__Required work__
What is needed is the exact text of each line in the listing below from the one with "(187, 289) = (134, 363): grey domino -> none" up to and including the one with "(162, 204) = (305, 165): green", and no pictures.

**** Data for this exercise

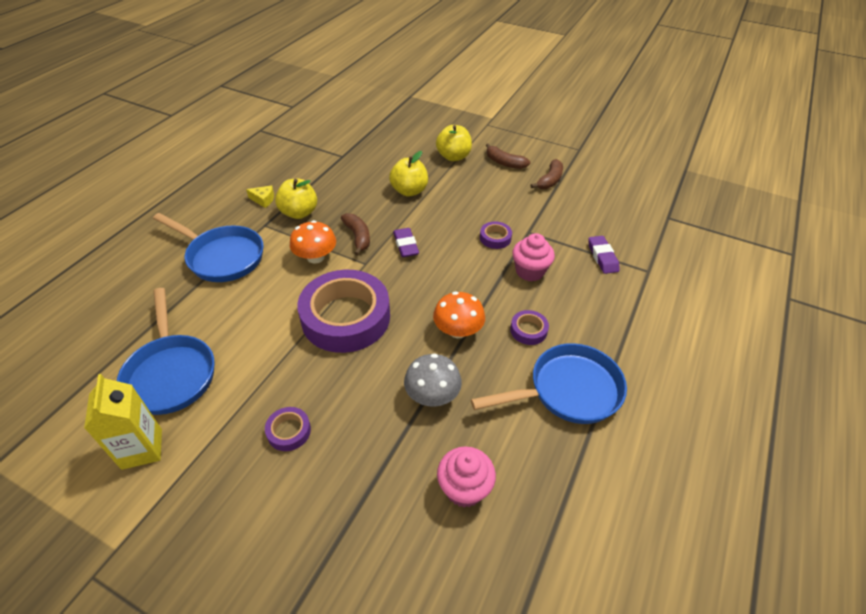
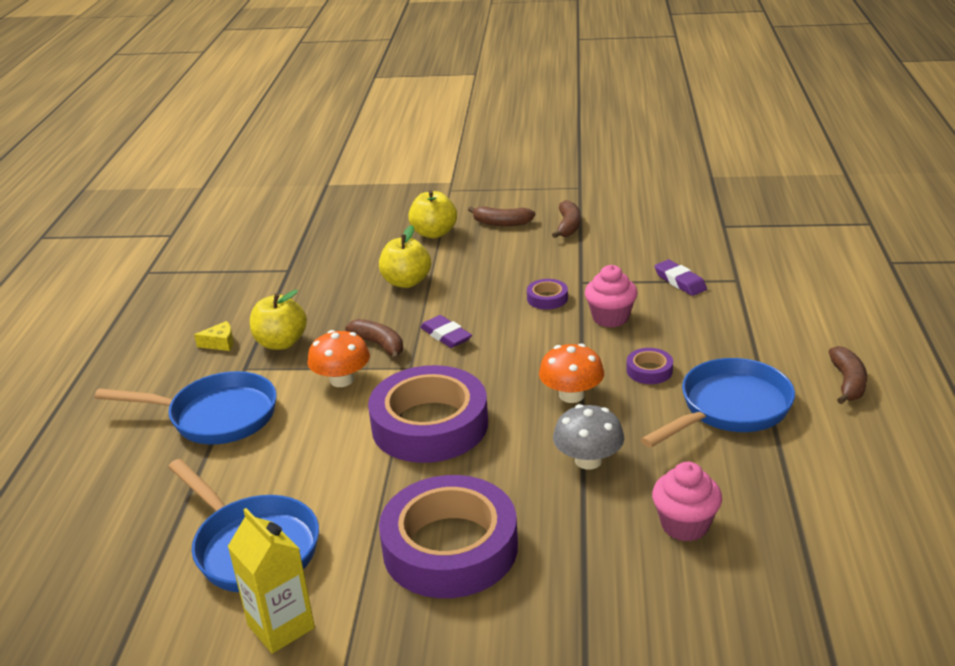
camera: 20 degrees left, 15 degrees down
(289, 431) = (450, 547): purple tape -> purple tape, size x2.43
(680, 404) = (848, 383): none -> brown banana

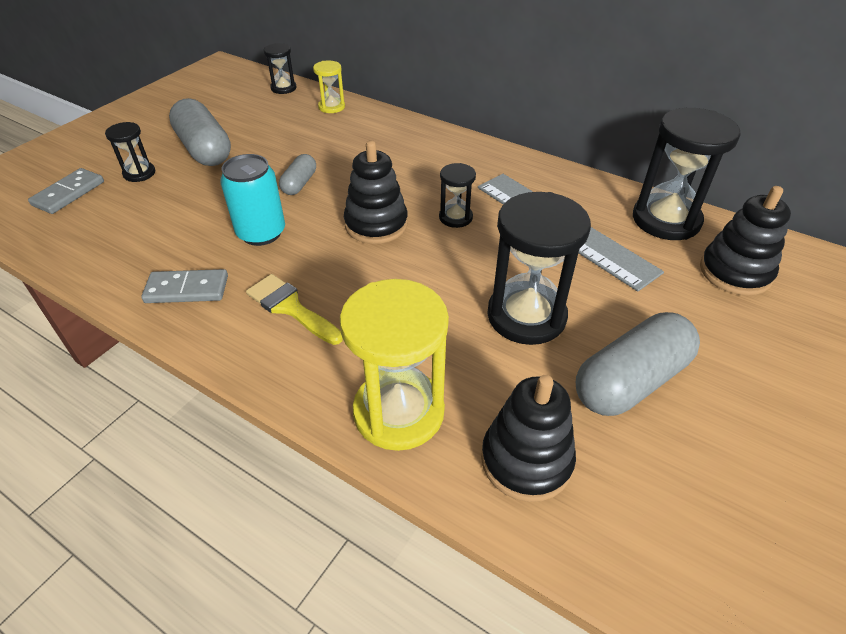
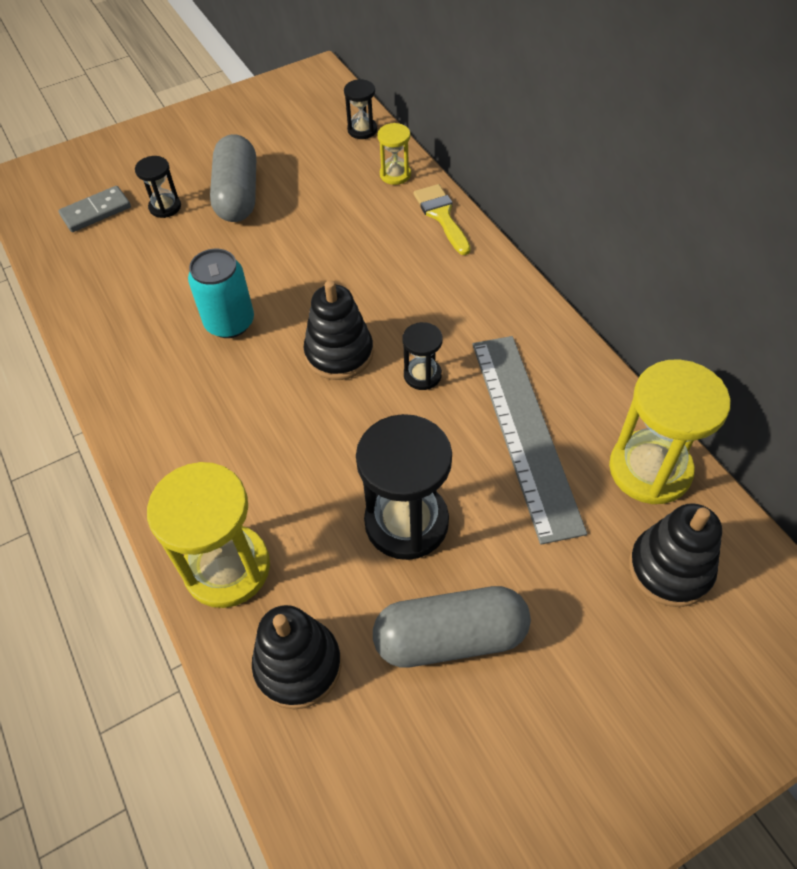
camera: 30 degrees right, 10 degrees up
(187, 289) = (134, 363): grey domino -> none
(291, 308) = (205, 420): yellow brush -> yellow brush (441, 216)
(299, 184) = (299, 273): grey capsule -> none
(666, 220) = (650, 469): black hourglass -> yellow hourglass

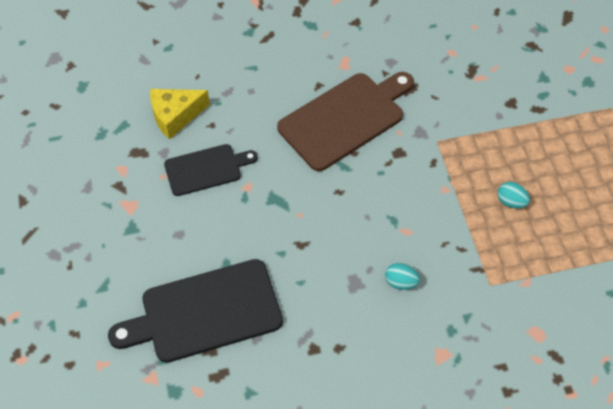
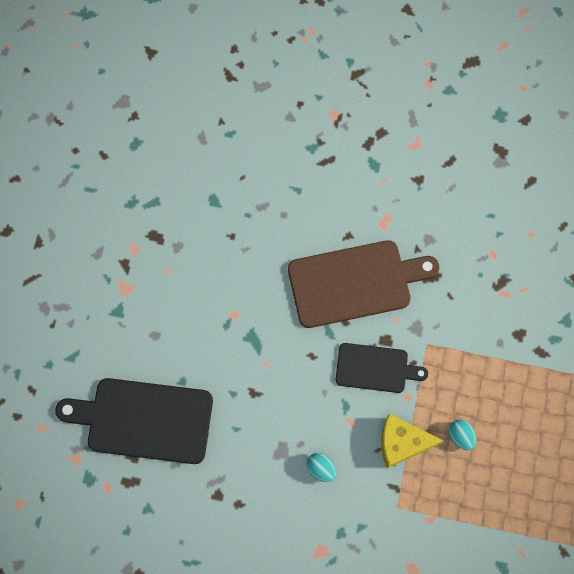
camera: 25 degrees right, 15 degrees up
(175, 116) = (204, 213): yellow cheese -> yellow cheese (402, 443)
(206, 169) = (206, 281): black cutting board -> black cutting board (375, 368)

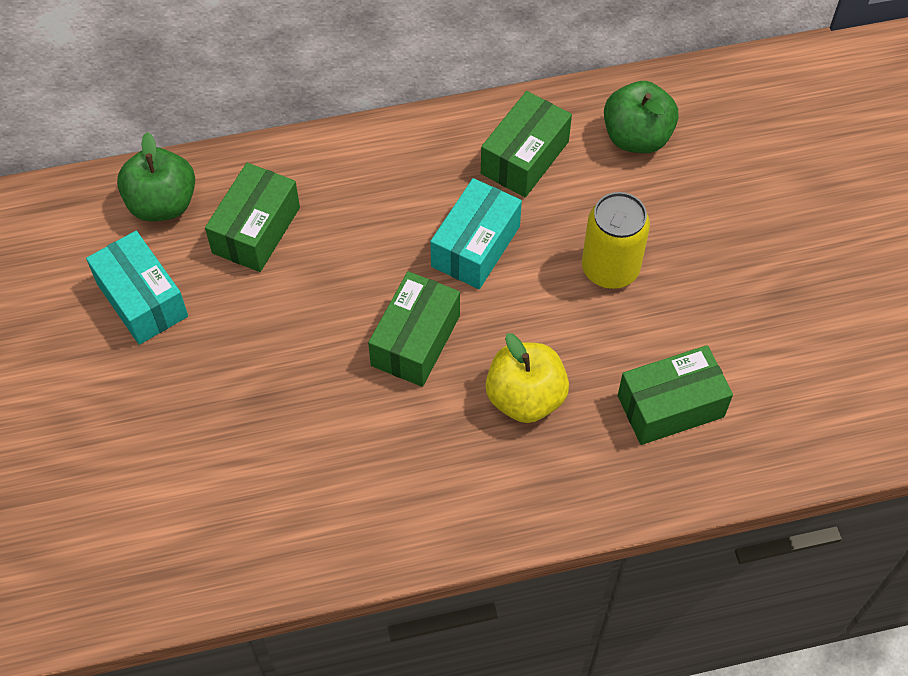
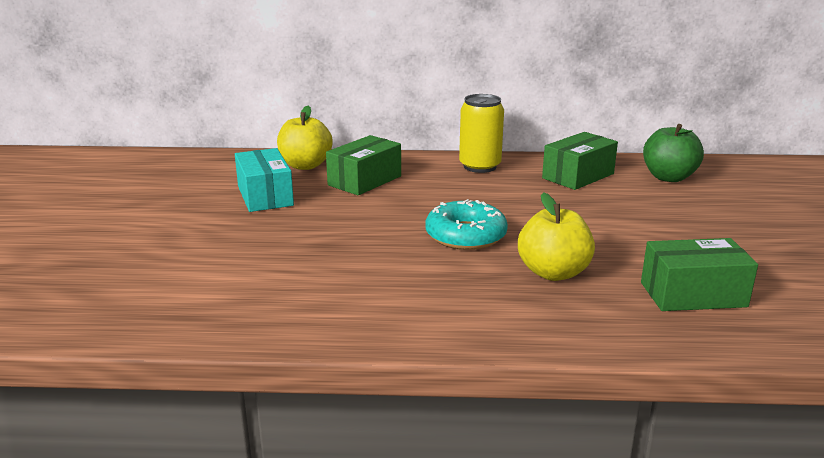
camera: 15 degrees right, 35 degrees down
(162, 204) = (305, 165): green apple -> yellow apple
(415, 340) = (465, 235): green box -> turquoise donut
(475, 246) = (529, 204): turquoise box -> none
(610, 269) = (641, 224): yellow can -> yellow can (480, 166)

********

__Task answer__
(187, 289) = (134, 363): grey domino -> none
(291, 308) = (205, 420): yellow brush -> yellow brush (441, 216)
(299, 184) = (299, 273): grey capsule -> none
(666, 220) = (650, 469): black hourglass -> yellow hourglass

camera: 25 degrees right, 15 degrees up
(175, 116) = (204, 213): yellow cheese -> yellow cheese (402, 443)
(206, 169) = (206, 281): black cutting board -> black cutting board (375, 368)

camera: 15 degrees right, 35 degrees down
(162, 204) = (305, 165): green apple -> yellow apple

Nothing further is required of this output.